Start of AVAILABLE DATA

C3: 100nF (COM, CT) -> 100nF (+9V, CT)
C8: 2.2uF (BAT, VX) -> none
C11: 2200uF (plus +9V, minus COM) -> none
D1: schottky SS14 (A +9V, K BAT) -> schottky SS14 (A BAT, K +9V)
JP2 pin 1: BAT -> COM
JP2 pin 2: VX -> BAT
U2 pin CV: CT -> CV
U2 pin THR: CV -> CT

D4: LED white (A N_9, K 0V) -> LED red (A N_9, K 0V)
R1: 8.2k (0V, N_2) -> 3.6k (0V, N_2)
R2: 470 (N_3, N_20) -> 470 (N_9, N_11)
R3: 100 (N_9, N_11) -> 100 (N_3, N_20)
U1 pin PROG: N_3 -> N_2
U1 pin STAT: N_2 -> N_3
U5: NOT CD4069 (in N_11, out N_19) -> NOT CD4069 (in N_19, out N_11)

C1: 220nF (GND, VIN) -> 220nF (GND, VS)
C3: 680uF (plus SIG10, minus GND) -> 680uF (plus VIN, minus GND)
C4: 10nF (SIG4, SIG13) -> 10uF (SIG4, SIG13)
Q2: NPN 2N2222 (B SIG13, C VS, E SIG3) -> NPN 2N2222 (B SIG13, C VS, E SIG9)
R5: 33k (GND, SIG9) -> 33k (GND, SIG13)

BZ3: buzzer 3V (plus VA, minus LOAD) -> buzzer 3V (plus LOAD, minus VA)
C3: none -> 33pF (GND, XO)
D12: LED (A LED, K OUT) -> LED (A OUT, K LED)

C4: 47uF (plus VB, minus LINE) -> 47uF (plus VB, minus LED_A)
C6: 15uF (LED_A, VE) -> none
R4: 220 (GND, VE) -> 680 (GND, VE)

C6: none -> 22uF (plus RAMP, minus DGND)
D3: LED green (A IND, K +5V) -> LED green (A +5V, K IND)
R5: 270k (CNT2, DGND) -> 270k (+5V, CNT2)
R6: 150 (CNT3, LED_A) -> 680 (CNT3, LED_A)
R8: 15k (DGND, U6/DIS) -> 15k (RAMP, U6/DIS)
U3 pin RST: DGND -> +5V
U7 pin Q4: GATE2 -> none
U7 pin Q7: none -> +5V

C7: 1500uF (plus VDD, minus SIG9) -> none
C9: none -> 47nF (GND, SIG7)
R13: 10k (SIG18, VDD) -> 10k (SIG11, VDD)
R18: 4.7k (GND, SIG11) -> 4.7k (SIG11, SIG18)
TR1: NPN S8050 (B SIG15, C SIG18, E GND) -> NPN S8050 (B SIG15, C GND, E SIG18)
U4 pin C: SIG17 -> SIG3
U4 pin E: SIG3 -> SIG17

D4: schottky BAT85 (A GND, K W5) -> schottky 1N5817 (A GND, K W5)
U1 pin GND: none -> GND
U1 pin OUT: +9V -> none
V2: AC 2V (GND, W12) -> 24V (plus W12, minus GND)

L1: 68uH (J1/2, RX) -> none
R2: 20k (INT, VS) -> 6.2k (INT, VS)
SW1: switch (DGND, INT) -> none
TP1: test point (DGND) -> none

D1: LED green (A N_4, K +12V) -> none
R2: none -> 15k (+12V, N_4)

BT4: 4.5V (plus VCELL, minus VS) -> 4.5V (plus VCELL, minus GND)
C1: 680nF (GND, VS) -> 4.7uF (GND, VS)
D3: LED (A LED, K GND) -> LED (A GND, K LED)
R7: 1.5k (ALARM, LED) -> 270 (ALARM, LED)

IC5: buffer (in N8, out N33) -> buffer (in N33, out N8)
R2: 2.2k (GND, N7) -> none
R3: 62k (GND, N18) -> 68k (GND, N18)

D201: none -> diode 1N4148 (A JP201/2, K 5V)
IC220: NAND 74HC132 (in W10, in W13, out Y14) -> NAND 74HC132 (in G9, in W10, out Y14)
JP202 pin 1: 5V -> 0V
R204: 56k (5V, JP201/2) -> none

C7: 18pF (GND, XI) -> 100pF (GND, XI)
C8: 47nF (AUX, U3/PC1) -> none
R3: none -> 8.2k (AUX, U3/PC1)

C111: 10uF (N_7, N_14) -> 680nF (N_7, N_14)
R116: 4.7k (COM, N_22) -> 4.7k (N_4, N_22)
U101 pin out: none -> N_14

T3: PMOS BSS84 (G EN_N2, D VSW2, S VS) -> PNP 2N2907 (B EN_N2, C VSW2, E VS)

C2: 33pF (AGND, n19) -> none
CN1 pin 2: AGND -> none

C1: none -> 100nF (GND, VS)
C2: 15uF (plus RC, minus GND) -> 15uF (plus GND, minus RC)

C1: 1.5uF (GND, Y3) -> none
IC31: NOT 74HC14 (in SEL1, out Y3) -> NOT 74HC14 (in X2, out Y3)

End of AVAILABLE DATA

GOAL OF THE EXERCISE - Search the records for the string "RAMP" and report each line that has it.

RESPONSE AREA -
C6: none -> 22uF (plus RAMP, minus DGND)
R8: 15k (DGND, U6/DIS) -> 15k (RAMP, U6/DIS)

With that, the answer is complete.